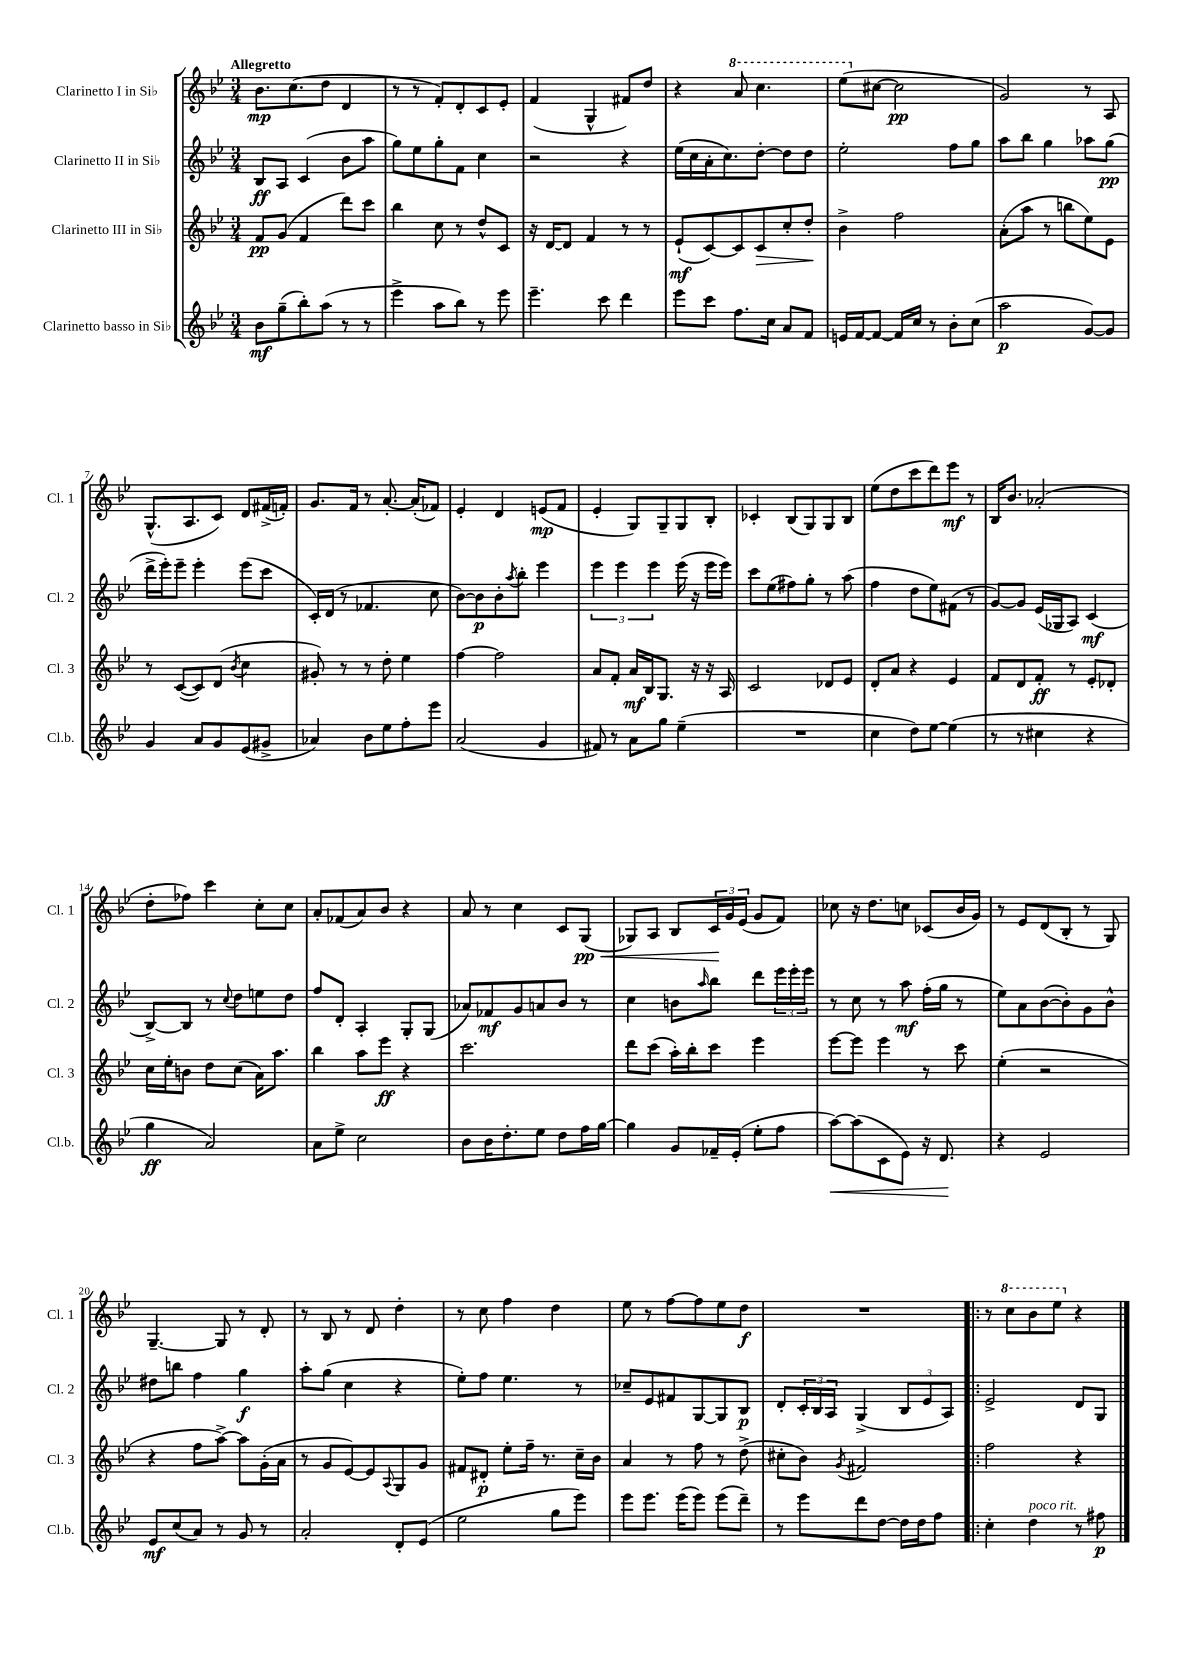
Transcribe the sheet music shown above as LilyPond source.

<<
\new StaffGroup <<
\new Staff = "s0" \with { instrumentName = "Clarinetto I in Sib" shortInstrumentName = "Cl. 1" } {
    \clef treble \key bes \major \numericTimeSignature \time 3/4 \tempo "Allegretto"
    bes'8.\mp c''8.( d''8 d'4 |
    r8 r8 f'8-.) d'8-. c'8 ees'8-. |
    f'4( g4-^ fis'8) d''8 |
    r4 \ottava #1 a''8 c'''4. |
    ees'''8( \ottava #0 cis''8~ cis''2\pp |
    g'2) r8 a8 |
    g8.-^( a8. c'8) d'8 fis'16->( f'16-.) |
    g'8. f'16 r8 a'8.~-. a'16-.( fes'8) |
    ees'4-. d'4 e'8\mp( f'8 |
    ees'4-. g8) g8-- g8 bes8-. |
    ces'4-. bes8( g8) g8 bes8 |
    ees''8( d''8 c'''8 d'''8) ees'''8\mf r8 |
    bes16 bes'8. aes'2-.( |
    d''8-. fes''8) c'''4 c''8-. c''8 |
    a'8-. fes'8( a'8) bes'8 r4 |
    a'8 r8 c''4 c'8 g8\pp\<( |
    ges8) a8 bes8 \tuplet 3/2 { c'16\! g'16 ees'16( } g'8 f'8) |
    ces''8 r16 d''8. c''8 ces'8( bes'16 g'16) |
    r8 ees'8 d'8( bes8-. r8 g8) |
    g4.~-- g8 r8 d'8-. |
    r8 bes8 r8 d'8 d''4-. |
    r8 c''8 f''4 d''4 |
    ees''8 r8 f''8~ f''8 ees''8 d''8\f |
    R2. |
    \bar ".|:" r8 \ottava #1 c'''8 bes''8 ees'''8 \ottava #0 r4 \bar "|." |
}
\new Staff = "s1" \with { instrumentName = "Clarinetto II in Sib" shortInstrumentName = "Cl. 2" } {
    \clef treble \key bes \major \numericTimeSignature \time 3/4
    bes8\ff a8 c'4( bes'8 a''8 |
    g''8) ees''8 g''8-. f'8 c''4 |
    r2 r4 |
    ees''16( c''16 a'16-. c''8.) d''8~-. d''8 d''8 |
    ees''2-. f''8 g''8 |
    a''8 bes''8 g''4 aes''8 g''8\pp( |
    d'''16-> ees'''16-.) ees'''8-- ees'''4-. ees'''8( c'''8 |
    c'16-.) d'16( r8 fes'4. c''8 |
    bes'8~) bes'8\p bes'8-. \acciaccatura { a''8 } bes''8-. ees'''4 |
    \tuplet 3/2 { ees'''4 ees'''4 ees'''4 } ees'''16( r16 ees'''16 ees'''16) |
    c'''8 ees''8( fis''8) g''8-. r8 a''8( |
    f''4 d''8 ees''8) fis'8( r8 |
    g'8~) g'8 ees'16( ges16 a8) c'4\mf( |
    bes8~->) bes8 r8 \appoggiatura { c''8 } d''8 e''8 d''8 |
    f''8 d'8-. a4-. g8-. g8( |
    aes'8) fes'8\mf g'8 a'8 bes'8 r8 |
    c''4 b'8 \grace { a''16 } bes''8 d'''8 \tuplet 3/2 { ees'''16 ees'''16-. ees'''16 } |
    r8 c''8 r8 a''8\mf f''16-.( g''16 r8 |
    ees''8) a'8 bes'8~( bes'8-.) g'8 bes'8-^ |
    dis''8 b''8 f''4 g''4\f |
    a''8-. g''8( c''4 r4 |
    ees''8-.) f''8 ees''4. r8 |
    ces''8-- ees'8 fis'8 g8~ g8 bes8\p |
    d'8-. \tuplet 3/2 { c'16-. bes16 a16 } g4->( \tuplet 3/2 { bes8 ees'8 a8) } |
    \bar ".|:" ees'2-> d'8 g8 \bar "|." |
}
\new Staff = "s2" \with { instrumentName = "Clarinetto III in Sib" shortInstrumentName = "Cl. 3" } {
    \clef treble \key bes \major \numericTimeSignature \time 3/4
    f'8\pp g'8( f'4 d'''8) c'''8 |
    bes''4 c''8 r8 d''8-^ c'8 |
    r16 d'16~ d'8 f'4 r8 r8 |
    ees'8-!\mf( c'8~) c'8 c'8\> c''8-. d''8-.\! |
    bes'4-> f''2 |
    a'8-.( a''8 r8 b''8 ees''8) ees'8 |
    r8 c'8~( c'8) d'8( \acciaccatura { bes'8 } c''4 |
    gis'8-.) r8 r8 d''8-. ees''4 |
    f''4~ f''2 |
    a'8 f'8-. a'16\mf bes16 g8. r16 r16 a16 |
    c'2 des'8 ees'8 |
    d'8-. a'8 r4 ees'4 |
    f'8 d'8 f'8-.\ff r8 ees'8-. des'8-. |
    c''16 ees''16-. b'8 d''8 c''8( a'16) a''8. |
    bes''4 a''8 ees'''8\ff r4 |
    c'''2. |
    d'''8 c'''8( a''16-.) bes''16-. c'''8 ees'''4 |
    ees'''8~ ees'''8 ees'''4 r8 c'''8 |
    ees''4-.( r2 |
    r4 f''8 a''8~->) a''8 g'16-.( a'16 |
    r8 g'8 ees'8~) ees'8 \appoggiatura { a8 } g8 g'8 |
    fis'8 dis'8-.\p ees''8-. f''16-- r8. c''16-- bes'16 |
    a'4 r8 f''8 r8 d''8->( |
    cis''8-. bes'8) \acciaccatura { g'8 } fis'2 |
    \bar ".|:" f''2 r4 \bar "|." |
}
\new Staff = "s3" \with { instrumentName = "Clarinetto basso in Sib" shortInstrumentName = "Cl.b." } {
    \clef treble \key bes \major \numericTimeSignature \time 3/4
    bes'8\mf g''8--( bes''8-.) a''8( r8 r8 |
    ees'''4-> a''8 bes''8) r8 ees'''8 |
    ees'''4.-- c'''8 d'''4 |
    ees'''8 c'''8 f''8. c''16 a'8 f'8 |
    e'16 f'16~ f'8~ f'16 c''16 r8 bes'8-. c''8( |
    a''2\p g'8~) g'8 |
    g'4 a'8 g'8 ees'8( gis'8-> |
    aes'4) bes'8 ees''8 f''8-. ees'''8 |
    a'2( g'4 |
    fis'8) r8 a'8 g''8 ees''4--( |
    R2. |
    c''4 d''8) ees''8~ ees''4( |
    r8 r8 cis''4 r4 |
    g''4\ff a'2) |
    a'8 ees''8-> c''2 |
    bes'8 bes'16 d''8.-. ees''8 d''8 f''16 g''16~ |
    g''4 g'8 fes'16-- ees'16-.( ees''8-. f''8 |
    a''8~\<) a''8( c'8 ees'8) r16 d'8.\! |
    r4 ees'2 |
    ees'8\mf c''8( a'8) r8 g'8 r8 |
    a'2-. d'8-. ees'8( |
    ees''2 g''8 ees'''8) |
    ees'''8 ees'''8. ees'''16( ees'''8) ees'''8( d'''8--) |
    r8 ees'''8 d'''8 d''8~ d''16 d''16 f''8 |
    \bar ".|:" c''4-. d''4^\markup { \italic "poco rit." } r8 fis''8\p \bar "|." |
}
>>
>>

***

WORK REQUIRED
Report every line of the records that contains the string "appoggiatura", treating case as significant.

RESULT OF THIS TASK
    bes8~->) bes8 r8 \appoggiatura { c''8 } d''8 e''8 d''8 |
    r8 g'8 ees'8~) ees'8 \appoggiatura { a8 } g8 g'8 |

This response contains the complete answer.